== Given data ==

---------------

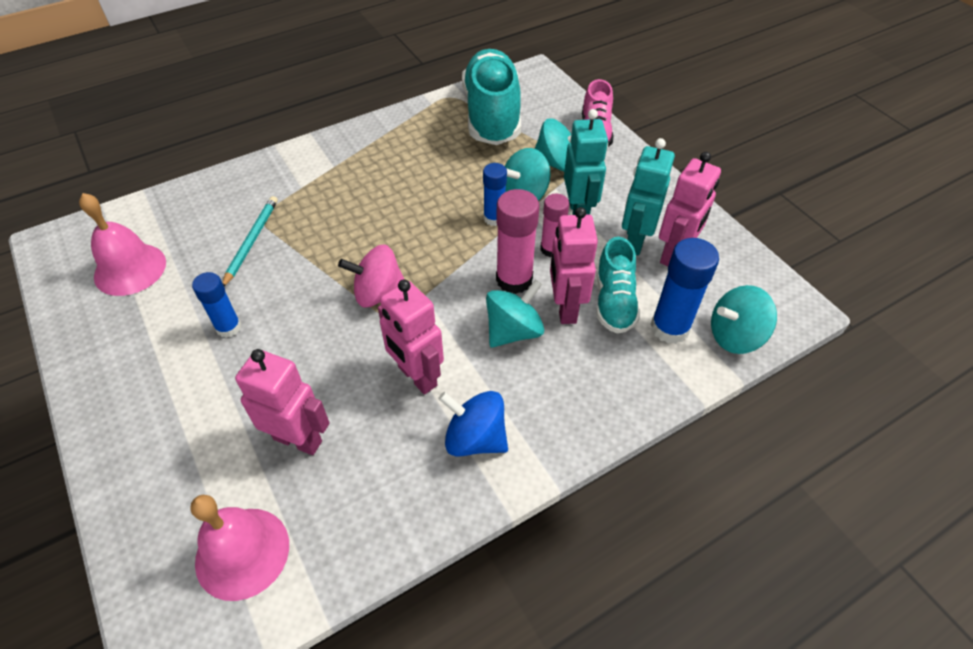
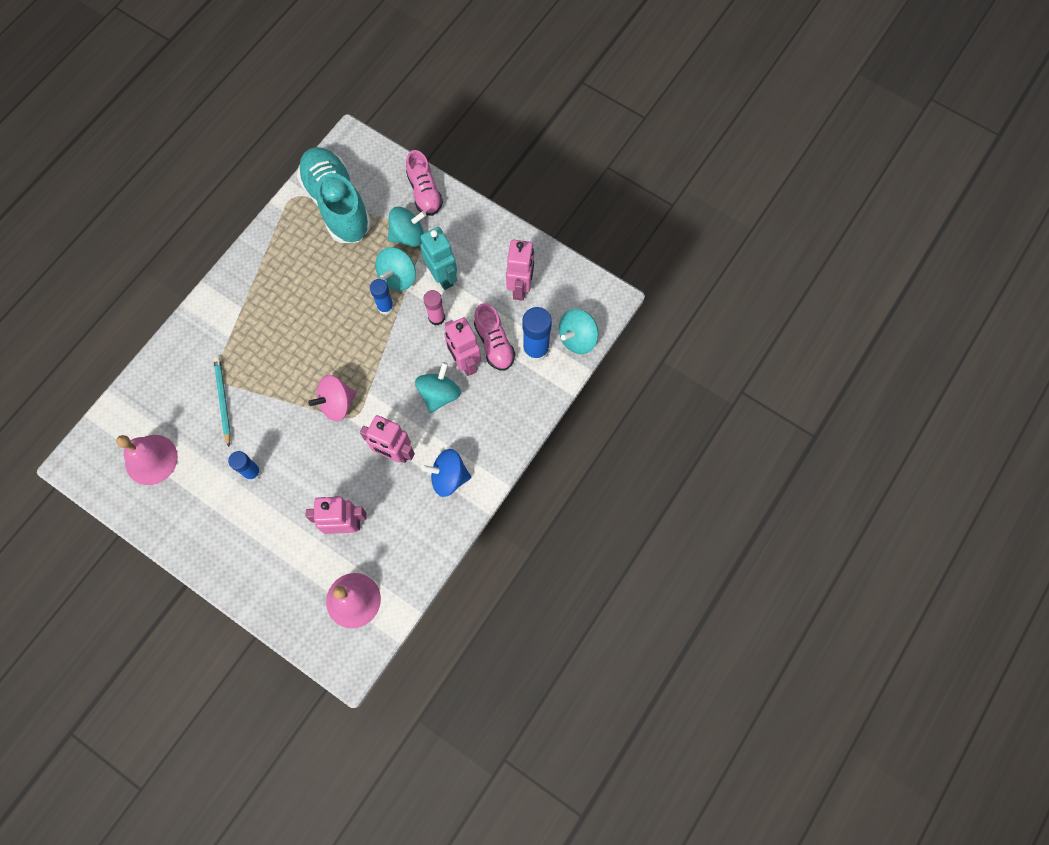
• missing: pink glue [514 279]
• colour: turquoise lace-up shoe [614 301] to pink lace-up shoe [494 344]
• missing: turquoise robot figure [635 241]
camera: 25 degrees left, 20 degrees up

---------------

== Work item ==
Search the data above for the string "turquoise" and copy each line that has it.

== Task solution ==
• colour: turquoise lace-up shoe [614 301] to pink lace-up shoe [494 344]
• missing: turquoise robot figure [635 241]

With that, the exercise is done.